» **Task goal**:
Scan the records that follow, and whenever a line has the word "none", copy it.
*** Provided data ***
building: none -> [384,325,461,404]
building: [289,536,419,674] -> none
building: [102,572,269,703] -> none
*** End of Provided data ***
*** Provided data ***
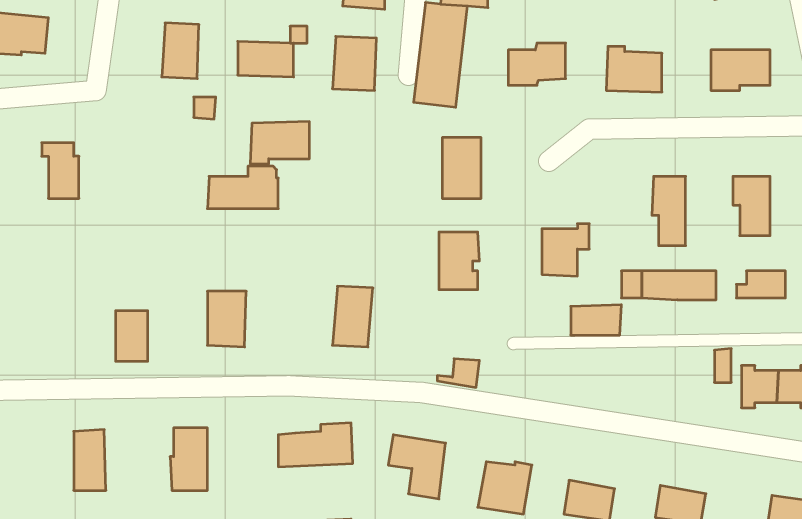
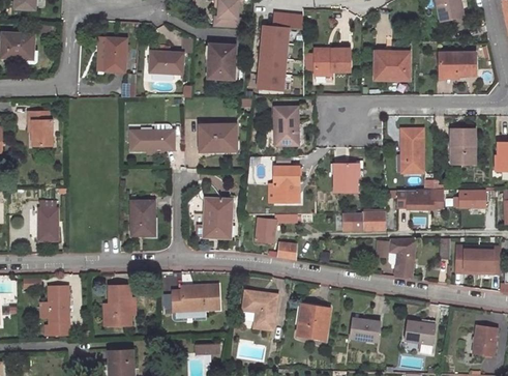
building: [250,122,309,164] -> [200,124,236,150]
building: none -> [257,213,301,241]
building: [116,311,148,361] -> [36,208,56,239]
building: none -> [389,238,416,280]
*** End of Provided data ***
*** Provided data ***
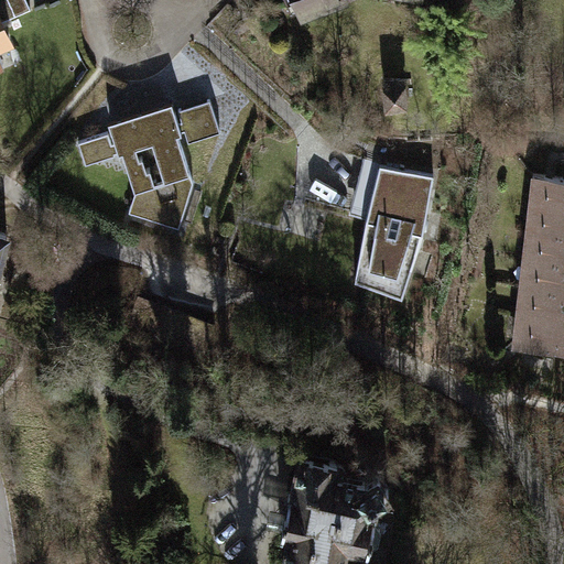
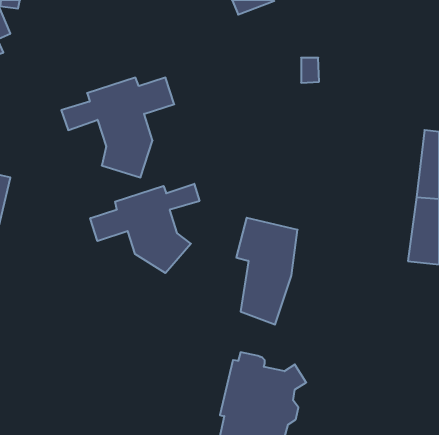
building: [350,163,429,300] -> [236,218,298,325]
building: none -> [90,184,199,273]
*** End of Provided data ***
» **Solution to this exercise**:
building: none -> [384,325,461,404]
building: [289,536,419,674] -> none
building: [102,572,269,703] -> none
building: none -> [257,213,301,241]
building: none -> [389,238,416,280]
building: none -> [90,184,199,273]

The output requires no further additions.